All of the data is to be printed exactly, though the images must be left off.
━━━━━ Source material ━━━━━
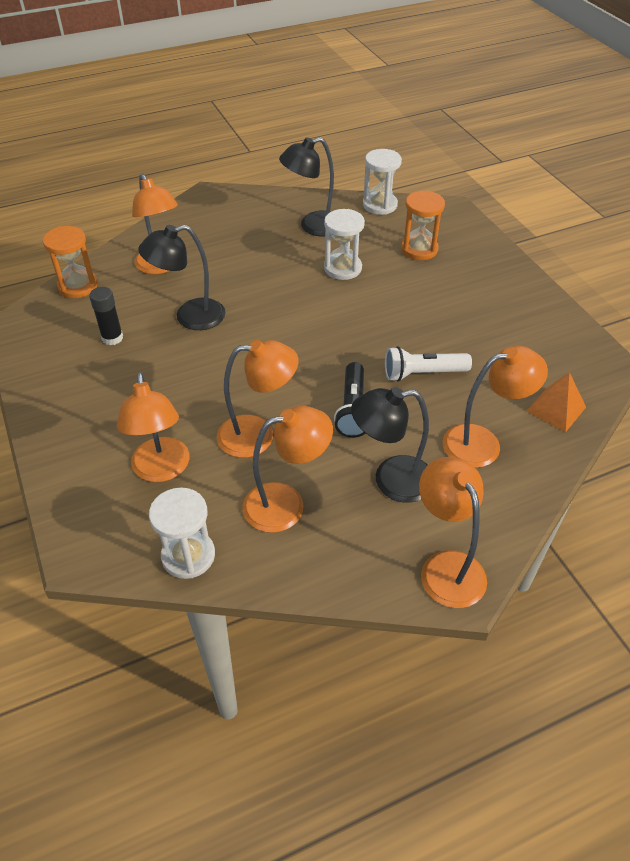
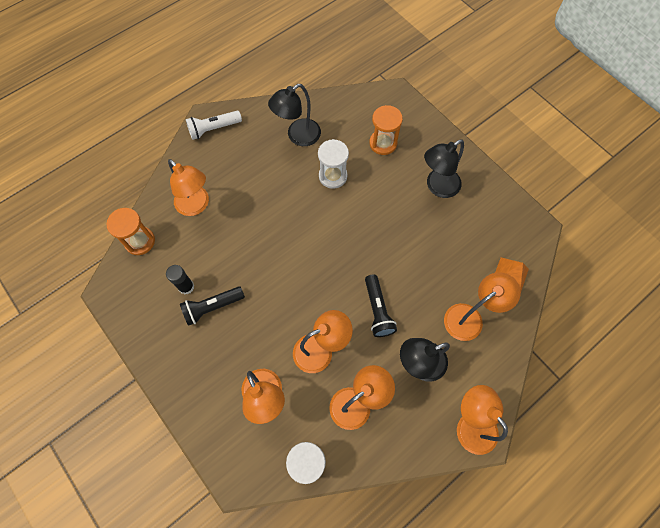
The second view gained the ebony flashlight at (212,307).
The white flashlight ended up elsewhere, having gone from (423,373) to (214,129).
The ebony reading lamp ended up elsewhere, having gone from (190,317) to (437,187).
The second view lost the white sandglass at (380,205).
━━━━━
# The completed task
The second view gained the ebony flashlight at (212,307).
The white flashlight ended up elsewhere, having gone from (423,373) to (214,129).
The ebony reading lamp ended up elsewhere, having gone from (190,317) to (437,187).
The second view lost the white sandglass at (380,205).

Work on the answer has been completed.